» EXTRACTED DATA
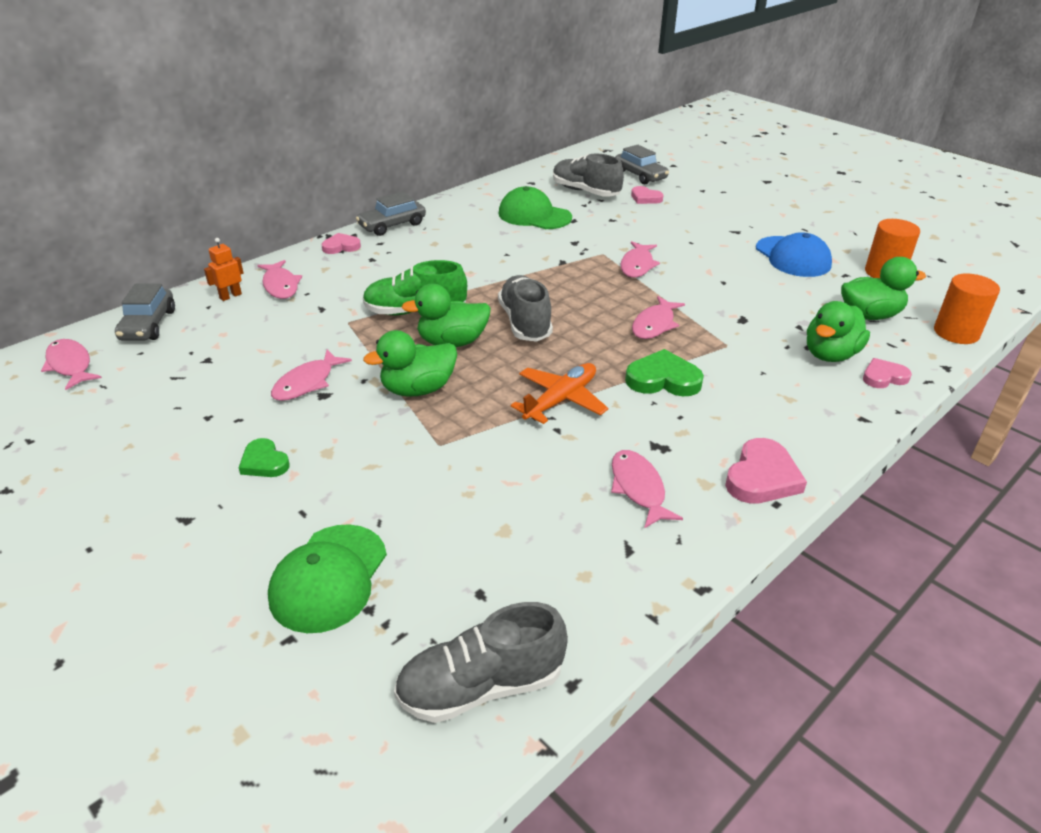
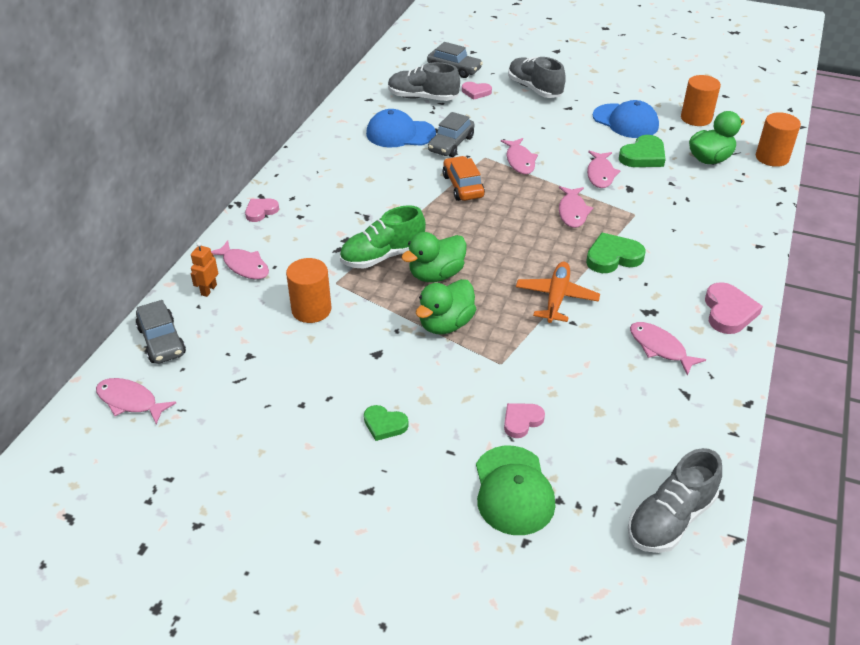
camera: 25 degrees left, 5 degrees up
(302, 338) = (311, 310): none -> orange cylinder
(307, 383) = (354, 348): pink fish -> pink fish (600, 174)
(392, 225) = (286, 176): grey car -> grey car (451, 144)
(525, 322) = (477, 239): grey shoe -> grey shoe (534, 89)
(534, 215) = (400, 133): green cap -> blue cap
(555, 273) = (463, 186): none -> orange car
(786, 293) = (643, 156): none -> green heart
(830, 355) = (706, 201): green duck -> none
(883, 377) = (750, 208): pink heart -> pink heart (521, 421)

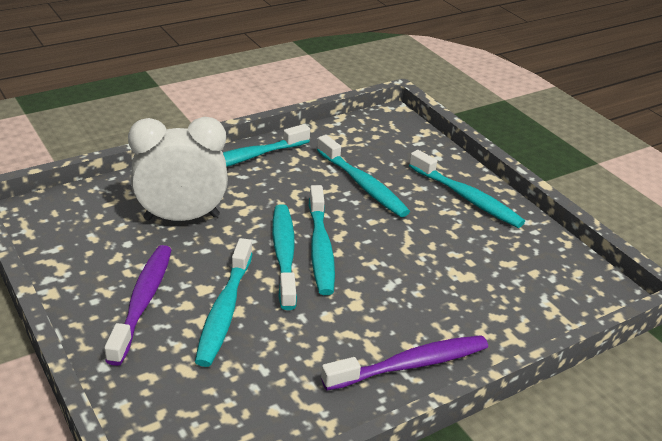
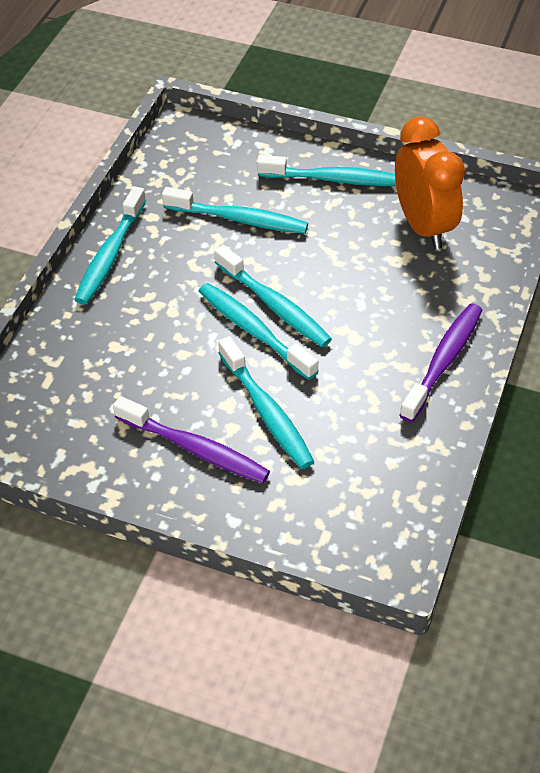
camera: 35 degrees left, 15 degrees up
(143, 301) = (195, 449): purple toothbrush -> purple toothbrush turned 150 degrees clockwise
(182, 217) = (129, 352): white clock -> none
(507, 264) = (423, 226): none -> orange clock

...

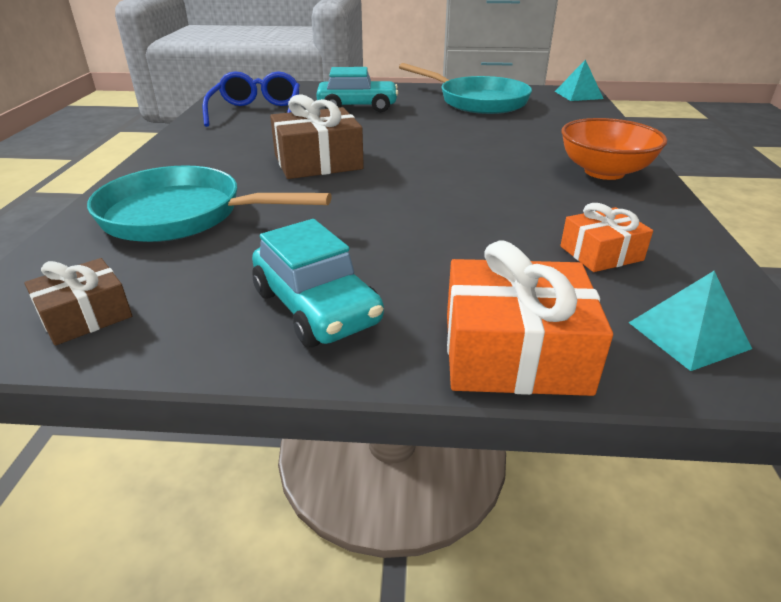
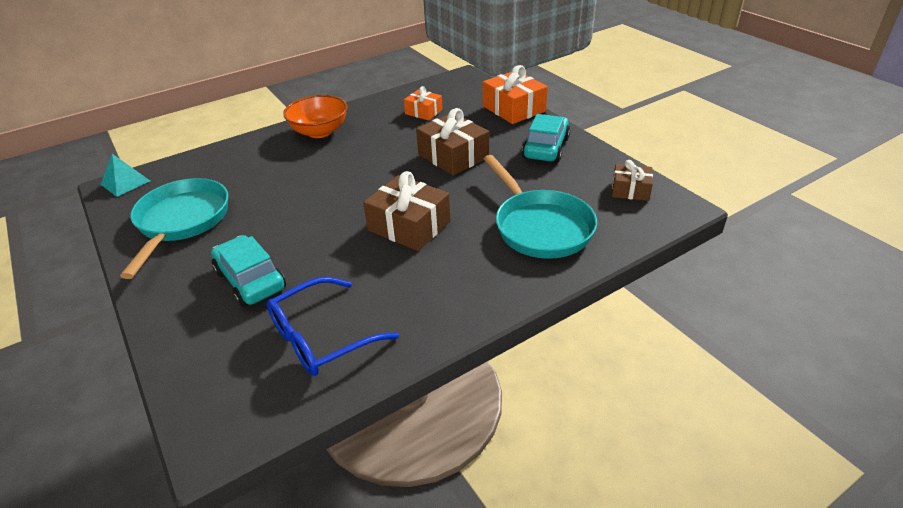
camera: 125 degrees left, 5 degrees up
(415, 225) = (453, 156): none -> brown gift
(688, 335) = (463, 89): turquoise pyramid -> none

---

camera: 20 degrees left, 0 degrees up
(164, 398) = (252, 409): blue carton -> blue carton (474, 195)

» GOAL OF THE EXERCISE
A verbatim reproduction is expected: starting at the line above that has "(786, 293) = (643, 156): none -> green heart", ending at the line that has "(507, 264) = (423, 226): none -> orange clock", both included, and with no pictures and no other lines.

» ANSWER SECTION
(786, 293) = (643, 156): none -> green heart
(830, 355) = (706, 201): green duck -> none
(883, 377) = (750, 208): pink heart -> pink heart (521, 421)

camera: 35 degrees left, 15 degrees up
(143, 301) = (195, 449): purple toothbrush -> purple toothbrush turned 150 degrees clockwise
(182, 217) = (129, 352): white clock -> none
(507, 264) = (423, 226): none -> orange clock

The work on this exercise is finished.